• Exercise requirements:
Return the data that follows exactly as it appears. Pictures do not belong in the copy.

• Information supplied:
---------------

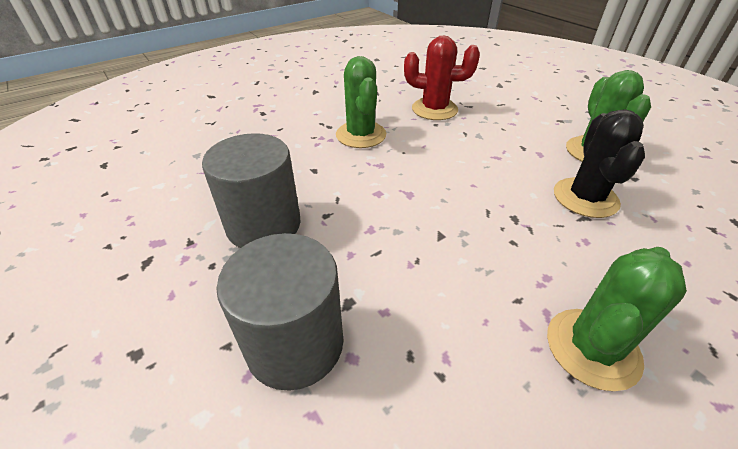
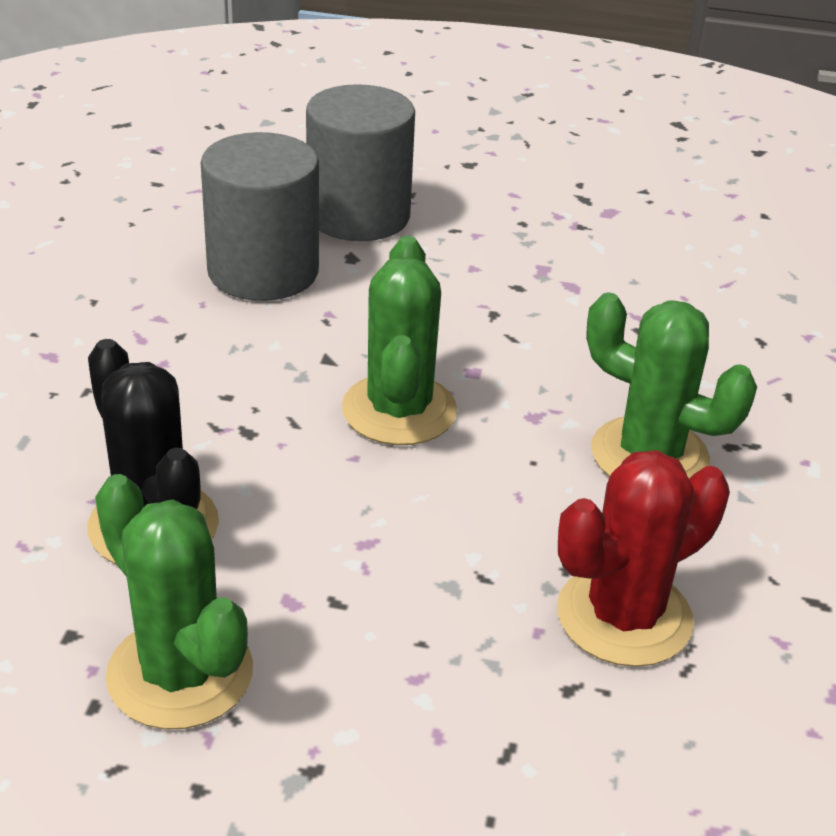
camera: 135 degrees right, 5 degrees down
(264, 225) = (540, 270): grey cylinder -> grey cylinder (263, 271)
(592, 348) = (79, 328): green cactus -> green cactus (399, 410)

---------------

• Answer section:
camera: 135 degrees right, 5 degrees down
(264, 225) = (540, 270): grey cylinder -> grey cylinder (263, 271)
(592, 348) = (79, 328): green cactus -> green cactus (399, 410)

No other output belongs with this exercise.